§ **Data supplied**
/---

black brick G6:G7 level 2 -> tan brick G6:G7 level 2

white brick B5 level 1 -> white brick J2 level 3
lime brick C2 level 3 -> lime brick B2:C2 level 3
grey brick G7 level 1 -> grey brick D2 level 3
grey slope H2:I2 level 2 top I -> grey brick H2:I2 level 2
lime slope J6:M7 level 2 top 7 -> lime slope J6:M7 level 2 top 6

\---

§ **Exercise brief**
Copy, exactly and with nothing added, the lines from the one containing "white brick B5" through the end of the records.

§ **Exercise answer**
white brick B5 level 1 -> white brick J2 level 3
lime brick C2 level 3 -> lime brick B2:C2 level 3
grey brick G7 level 1 -> grey brick D2 level 3
grey slope H2:I2 level 2 top I -> grey brick H2:I2 level 2
lime slope J6:M7 level 2 top 7 -> lime slope J6:M7 level 2 top 6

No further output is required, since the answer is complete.